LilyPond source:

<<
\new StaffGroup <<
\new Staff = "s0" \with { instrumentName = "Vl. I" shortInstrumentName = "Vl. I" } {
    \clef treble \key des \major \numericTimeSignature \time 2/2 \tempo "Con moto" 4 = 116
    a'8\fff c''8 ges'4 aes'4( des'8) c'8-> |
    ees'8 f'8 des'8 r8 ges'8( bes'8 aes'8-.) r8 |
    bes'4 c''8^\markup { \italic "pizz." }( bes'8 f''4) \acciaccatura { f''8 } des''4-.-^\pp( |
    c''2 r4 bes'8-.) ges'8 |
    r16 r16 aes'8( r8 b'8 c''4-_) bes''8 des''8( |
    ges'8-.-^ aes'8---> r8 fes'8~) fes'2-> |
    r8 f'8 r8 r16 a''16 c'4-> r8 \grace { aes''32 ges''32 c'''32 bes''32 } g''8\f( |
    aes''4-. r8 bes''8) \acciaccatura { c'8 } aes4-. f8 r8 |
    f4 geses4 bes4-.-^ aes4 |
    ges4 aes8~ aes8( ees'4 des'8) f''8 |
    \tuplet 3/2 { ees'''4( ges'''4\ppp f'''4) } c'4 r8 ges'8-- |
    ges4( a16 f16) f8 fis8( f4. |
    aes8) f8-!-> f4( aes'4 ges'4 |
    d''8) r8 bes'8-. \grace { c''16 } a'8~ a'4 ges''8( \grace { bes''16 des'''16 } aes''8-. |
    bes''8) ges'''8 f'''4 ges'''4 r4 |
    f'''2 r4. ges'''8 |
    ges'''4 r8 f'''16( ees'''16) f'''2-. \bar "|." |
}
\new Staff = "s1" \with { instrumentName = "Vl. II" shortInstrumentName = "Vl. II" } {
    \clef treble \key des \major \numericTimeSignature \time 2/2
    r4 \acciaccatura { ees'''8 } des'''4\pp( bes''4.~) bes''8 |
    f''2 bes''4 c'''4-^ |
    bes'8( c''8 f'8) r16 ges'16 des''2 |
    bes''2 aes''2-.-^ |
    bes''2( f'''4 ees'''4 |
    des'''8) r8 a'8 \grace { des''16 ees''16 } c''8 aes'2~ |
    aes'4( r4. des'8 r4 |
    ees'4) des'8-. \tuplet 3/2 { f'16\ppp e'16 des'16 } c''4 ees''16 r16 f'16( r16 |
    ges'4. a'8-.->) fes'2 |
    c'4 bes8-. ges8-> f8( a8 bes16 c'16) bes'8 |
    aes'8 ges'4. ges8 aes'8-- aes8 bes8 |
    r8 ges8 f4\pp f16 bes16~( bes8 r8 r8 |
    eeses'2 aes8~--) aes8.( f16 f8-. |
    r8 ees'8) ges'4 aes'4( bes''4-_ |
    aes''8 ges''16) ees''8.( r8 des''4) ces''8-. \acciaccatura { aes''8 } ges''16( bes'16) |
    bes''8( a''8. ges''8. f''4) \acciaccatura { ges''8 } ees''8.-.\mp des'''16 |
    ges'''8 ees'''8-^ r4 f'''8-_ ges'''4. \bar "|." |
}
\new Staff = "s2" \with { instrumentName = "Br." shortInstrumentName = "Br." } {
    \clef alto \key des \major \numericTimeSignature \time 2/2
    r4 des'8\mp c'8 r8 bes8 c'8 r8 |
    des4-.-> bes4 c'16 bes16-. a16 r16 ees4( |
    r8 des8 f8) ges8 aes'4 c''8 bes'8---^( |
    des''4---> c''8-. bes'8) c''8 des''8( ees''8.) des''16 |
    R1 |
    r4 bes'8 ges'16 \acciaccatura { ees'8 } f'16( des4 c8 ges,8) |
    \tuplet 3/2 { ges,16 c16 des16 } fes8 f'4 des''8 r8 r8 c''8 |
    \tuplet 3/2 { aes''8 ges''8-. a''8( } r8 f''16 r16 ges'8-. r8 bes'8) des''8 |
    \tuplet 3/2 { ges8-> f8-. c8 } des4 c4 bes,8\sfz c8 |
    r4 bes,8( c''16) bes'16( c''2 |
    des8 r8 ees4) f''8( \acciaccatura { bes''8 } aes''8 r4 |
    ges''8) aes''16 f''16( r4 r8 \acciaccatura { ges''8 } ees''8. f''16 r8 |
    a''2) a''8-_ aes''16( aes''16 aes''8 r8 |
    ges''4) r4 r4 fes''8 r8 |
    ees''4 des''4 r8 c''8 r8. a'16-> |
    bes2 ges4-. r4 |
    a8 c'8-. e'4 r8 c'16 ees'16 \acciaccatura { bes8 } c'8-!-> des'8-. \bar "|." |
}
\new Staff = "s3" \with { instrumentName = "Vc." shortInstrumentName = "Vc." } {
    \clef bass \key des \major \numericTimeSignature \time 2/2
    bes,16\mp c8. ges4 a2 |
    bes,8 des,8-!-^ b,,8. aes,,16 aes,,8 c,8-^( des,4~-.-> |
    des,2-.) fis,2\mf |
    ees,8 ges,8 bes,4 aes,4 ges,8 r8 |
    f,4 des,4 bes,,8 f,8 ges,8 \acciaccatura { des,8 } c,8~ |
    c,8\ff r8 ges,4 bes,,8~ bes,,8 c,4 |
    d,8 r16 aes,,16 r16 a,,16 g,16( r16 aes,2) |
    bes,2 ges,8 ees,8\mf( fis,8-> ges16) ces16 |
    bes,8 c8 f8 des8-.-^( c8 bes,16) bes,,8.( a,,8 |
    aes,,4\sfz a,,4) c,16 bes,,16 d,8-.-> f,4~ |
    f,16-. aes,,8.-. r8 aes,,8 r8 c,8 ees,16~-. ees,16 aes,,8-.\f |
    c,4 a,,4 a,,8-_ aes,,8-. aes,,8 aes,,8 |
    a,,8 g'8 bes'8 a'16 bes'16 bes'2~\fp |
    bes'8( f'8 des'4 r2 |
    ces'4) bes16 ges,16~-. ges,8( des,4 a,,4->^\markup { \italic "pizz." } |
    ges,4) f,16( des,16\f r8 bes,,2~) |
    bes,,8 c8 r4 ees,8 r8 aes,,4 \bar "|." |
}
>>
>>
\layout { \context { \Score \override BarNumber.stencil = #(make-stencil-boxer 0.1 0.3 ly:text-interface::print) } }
────────────────────────────────────────
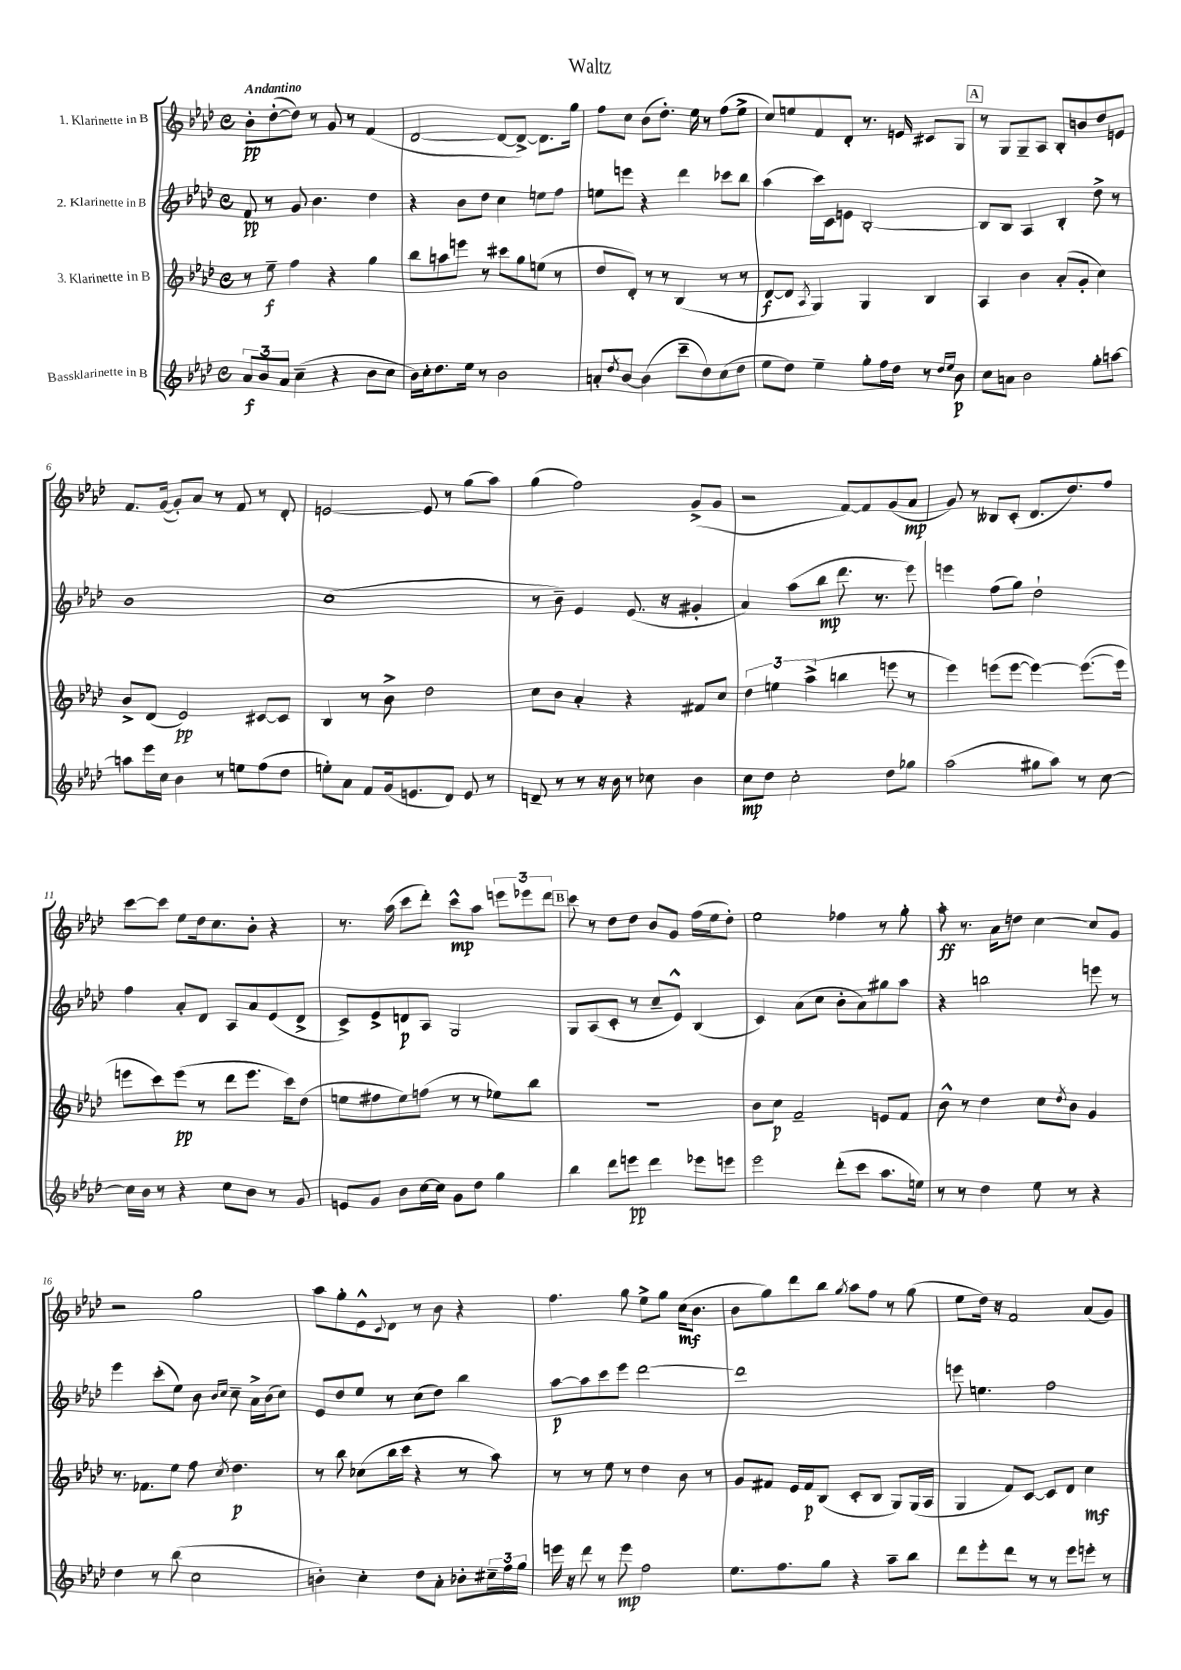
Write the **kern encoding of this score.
────────────────────────────────────────
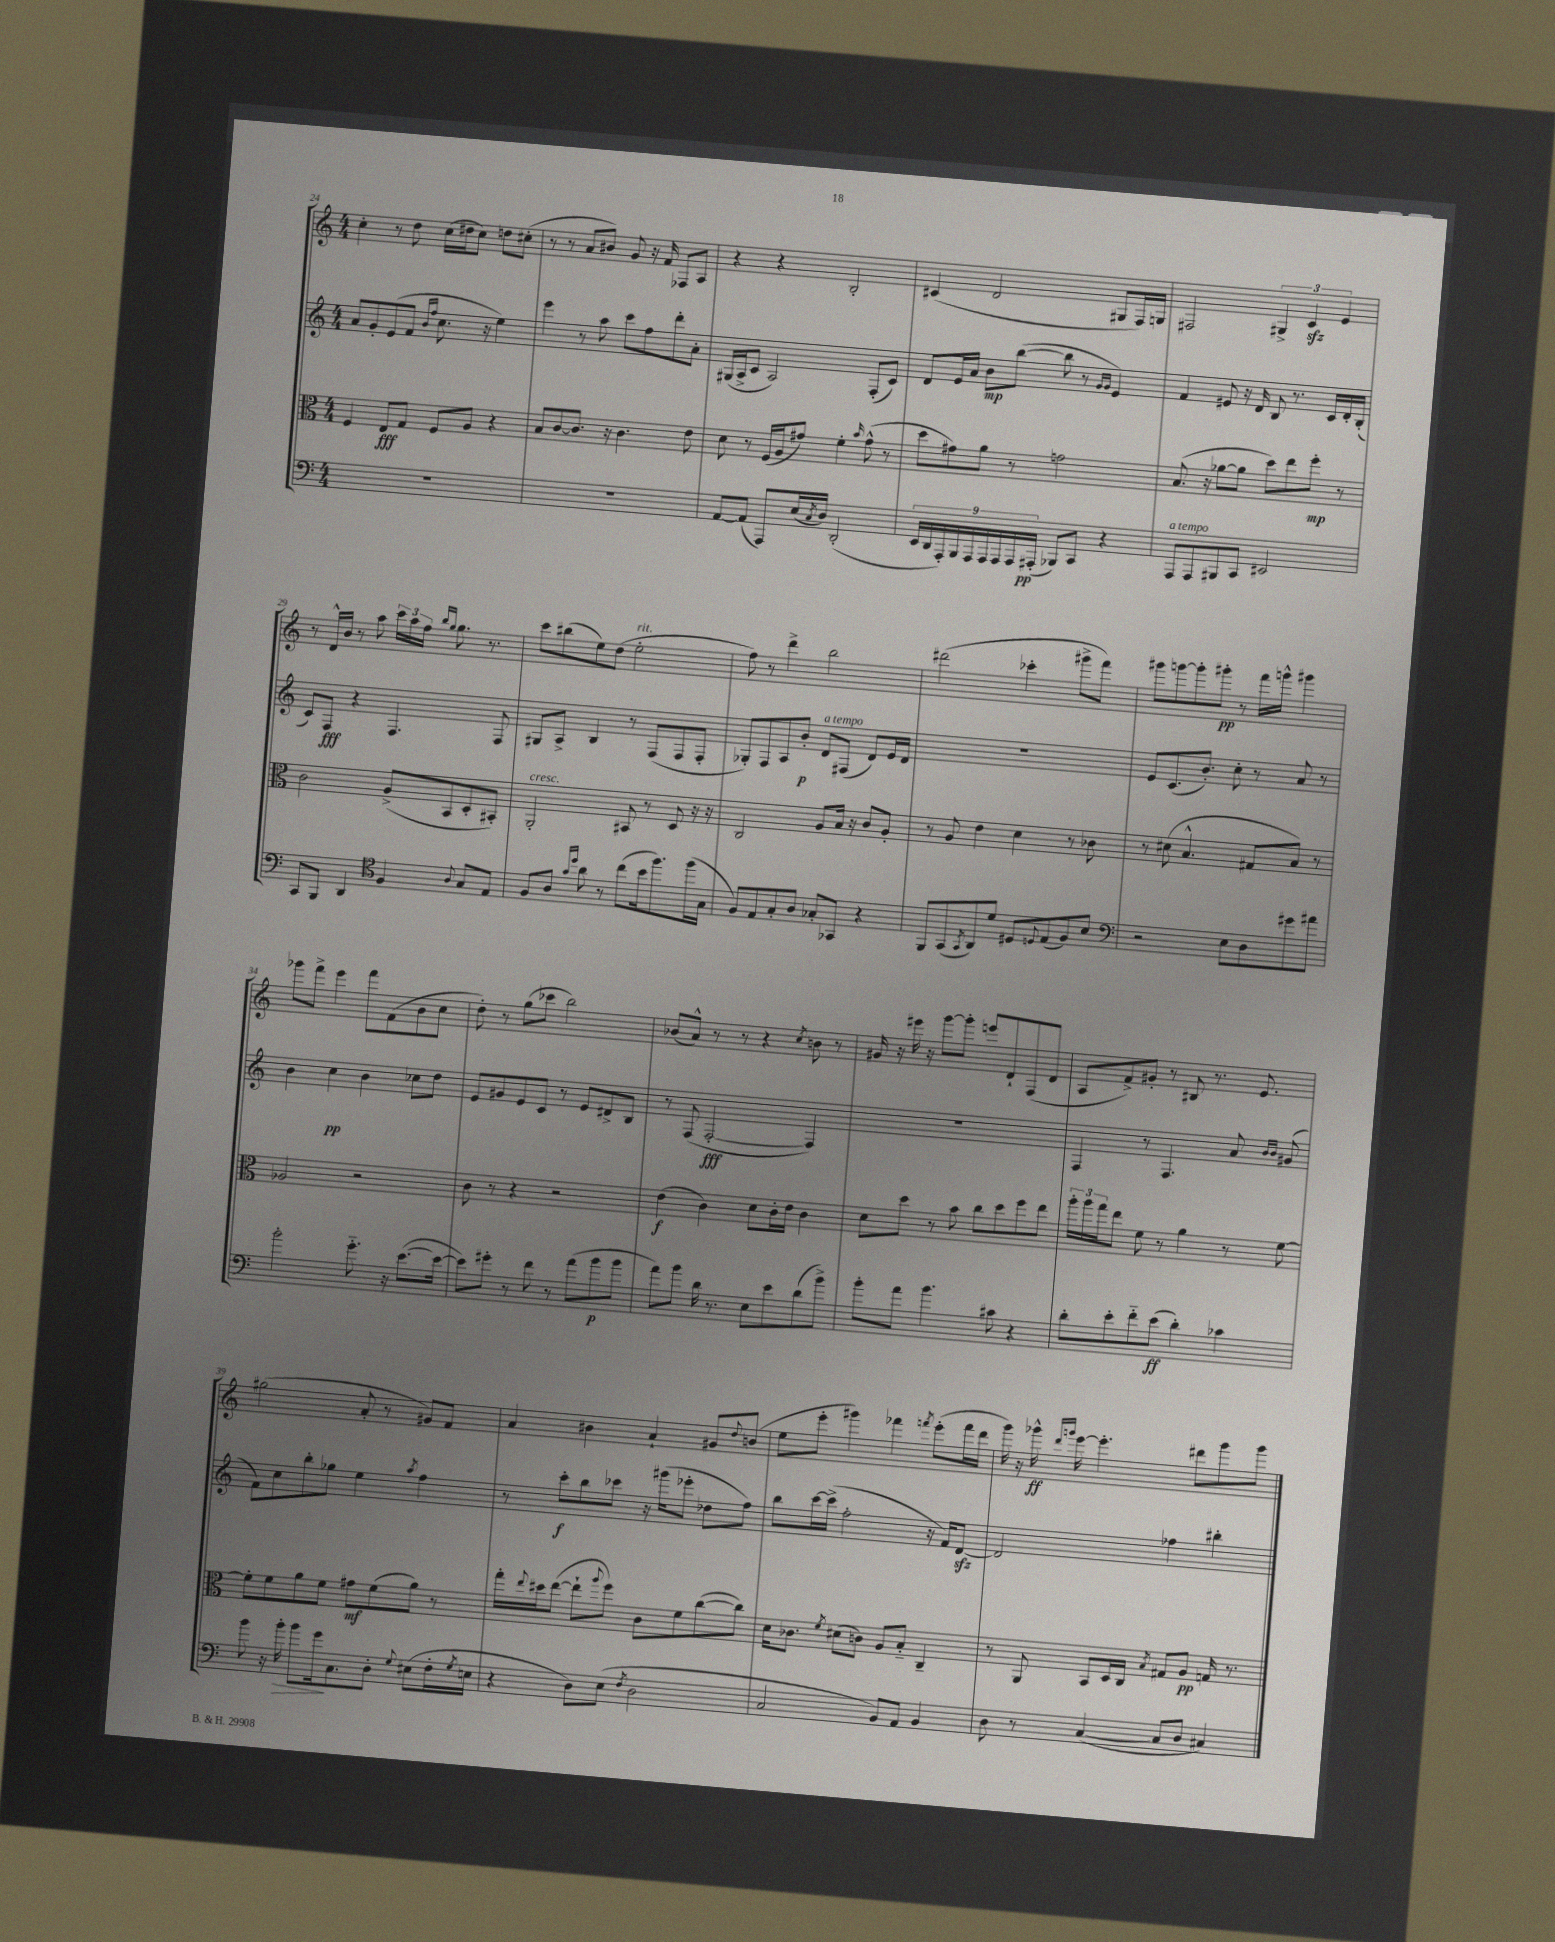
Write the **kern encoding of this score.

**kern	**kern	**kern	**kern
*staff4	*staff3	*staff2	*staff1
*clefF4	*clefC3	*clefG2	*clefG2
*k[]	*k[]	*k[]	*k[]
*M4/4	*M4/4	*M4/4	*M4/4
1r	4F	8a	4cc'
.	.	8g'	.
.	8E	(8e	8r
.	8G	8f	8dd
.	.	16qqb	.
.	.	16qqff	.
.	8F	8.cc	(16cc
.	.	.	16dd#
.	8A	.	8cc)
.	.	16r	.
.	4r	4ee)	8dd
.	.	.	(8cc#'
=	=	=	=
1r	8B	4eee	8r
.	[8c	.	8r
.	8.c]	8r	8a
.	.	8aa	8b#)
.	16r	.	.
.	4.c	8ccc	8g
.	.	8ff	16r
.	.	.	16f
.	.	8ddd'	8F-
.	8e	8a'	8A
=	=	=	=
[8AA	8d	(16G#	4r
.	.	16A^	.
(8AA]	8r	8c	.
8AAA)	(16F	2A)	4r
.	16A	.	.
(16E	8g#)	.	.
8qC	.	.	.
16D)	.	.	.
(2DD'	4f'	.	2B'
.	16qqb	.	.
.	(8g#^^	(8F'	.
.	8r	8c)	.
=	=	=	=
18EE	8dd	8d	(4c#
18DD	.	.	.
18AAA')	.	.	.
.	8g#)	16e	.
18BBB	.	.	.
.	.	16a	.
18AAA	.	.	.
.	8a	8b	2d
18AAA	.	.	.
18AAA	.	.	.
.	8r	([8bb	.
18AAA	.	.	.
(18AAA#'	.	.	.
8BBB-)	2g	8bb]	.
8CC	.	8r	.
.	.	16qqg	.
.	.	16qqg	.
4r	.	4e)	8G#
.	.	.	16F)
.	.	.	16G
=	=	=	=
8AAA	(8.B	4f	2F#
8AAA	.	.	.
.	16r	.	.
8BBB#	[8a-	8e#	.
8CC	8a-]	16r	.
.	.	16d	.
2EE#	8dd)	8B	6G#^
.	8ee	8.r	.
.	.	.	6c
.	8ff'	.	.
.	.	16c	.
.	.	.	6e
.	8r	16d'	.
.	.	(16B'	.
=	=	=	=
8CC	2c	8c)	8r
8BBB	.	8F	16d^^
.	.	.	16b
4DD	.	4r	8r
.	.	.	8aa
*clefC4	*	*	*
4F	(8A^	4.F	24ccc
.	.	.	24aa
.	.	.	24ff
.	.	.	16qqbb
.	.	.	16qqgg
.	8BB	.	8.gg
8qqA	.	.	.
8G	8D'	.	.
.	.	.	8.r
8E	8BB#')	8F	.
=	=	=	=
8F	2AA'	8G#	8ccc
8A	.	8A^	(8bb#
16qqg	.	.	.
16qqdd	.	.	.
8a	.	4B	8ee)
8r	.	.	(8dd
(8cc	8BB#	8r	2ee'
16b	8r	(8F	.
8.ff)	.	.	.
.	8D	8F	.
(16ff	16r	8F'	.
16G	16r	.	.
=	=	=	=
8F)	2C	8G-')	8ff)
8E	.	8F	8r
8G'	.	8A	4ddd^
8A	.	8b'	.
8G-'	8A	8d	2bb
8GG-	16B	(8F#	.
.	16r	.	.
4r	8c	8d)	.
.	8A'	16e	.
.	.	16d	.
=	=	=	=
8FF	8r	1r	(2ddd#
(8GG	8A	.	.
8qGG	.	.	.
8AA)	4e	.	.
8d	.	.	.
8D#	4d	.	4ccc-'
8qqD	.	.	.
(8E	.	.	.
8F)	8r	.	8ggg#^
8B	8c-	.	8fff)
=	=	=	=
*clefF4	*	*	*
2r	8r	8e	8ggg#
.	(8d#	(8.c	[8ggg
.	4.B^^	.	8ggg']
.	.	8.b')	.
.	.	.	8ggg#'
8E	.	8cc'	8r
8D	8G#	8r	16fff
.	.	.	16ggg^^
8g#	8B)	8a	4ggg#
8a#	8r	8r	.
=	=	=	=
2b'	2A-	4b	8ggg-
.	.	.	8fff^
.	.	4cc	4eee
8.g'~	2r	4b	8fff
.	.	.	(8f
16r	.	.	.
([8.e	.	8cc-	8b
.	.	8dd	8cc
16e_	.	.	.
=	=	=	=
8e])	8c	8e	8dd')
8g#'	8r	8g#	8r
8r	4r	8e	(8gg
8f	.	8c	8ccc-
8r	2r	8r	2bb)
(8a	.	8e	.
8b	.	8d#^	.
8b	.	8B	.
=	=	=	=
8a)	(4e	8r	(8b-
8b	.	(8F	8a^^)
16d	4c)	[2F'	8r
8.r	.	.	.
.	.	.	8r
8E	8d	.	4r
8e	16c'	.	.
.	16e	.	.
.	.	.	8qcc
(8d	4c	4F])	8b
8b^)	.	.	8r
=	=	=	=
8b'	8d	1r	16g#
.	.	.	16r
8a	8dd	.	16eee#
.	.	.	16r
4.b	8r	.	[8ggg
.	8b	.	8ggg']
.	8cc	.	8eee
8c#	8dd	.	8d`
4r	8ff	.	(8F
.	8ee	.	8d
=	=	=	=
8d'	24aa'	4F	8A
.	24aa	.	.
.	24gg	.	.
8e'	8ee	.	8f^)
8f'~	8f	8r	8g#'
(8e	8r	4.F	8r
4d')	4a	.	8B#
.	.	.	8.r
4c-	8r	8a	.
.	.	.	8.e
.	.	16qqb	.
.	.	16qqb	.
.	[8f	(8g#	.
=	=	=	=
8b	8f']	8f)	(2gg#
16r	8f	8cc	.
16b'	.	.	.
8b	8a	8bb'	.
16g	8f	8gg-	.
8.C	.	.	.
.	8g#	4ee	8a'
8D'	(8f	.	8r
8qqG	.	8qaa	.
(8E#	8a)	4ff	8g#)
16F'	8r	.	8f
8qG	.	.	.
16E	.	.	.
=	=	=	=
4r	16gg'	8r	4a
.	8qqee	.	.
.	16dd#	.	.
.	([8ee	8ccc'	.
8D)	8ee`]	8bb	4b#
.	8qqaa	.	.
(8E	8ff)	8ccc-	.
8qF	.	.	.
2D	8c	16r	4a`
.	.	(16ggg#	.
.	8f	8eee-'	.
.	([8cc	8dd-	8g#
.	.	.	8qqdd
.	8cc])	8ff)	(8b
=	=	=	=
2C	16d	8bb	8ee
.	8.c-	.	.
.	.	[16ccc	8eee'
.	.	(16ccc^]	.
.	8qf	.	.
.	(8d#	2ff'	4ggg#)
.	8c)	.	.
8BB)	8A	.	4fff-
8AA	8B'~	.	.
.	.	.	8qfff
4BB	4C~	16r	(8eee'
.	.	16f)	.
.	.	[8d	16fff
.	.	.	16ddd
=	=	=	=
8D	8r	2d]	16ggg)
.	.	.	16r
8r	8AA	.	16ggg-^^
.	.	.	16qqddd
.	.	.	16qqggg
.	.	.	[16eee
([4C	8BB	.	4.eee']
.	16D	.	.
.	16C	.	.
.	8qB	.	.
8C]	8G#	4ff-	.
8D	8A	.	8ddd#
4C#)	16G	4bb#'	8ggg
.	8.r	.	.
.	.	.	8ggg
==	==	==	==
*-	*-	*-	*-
────────────────────────────────────────
▸ What you will do
Locate every line in the entries above that contains the string "major", treating uppercase and lowercase as different, and copy out each such line.

▸ Worked solution
    \clef treble \key des \major \numericTimeSignature \time 2/2 \tempo "Con moto" 4 = 116
    \clef treble \key des \major \numericTimeSignature \time 2/2
    \clef alto \key des \major \numericTimeSignature \time 2/2
    \clef bass \key des \major \numericTimeSignature \time 2/2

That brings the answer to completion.